§ ACTIVITY: The lines from the start of the records below through the line containing "(340, 499) = (397, 164): pink" are to be copied exactly, both ends included, with nothing added.

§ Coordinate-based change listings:
------------
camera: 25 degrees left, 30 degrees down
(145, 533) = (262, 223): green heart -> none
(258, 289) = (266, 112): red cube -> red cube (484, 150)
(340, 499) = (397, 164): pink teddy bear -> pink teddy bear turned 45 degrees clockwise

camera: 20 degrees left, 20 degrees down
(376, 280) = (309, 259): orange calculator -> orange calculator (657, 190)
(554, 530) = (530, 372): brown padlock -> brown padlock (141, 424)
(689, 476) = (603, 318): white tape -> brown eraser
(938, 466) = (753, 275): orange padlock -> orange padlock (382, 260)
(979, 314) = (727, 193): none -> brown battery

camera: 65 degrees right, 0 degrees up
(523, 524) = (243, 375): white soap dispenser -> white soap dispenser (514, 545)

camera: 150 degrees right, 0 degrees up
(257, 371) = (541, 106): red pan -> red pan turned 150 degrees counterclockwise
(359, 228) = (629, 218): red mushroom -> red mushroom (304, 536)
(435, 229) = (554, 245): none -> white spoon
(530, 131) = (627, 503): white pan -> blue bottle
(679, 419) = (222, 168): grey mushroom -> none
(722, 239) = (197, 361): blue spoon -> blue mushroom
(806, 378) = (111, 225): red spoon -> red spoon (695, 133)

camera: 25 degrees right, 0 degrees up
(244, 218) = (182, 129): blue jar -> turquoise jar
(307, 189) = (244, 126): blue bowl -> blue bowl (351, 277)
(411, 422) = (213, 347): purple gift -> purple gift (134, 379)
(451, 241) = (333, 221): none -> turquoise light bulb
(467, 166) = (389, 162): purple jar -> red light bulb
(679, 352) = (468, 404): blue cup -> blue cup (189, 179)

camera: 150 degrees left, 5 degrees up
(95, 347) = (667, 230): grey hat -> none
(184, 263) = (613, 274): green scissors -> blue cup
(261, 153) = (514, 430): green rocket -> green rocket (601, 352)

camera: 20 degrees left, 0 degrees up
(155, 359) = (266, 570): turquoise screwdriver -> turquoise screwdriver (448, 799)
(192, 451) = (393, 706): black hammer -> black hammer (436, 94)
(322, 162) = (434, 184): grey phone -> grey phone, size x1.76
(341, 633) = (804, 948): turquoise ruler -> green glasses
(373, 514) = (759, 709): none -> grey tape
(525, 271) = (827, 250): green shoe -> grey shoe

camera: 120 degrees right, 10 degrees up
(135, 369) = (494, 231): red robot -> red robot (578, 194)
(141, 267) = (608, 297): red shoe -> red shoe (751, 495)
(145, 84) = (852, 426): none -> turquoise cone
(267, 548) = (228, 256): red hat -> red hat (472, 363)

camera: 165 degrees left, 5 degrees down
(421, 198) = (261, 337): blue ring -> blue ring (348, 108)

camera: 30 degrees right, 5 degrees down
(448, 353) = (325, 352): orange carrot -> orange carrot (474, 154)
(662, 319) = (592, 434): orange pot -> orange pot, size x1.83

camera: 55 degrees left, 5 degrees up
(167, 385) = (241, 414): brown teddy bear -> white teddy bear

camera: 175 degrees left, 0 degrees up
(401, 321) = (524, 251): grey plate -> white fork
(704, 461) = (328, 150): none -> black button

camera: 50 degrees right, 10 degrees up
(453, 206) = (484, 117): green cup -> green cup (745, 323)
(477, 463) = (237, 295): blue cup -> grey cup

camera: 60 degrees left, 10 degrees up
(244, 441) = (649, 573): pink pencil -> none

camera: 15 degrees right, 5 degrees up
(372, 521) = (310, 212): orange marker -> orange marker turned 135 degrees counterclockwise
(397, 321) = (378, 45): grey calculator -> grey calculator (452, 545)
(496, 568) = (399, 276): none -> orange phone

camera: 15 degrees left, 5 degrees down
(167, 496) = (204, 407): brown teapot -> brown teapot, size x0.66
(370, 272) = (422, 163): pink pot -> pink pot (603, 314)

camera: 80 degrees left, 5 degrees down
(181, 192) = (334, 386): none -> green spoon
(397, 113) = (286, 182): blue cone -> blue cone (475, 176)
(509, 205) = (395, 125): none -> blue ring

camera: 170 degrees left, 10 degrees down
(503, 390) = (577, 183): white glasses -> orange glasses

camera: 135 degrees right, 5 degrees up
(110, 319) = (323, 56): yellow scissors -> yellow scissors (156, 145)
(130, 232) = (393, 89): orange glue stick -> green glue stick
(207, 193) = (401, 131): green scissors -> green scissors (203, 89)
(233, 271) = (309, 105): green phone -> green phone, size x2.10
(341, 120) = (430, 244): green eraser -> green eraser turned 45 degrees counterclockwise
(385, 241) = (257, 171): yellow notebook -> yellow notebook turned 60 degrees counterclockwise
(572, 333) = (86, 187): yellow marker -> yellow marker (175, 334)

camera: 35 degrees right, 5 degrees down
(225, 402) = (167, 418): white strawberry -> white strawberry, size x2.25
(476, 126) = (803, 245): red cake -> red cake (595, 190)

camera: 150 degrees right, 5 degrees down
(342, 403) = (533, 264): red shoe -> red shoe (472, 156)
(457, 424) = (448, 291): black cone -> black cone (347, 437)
------------
§ EXERCISE RESULT:
camera: 25 degrees left, 30 degrees down
(145, 533) = (262, 223): green heart -> none
(258, 289) = (266, 112): red cube -> red cube (484, 150)
(340, 499) = (397, 164): pink teddy bear -> pink teddy bear turned 45 degrees clockwise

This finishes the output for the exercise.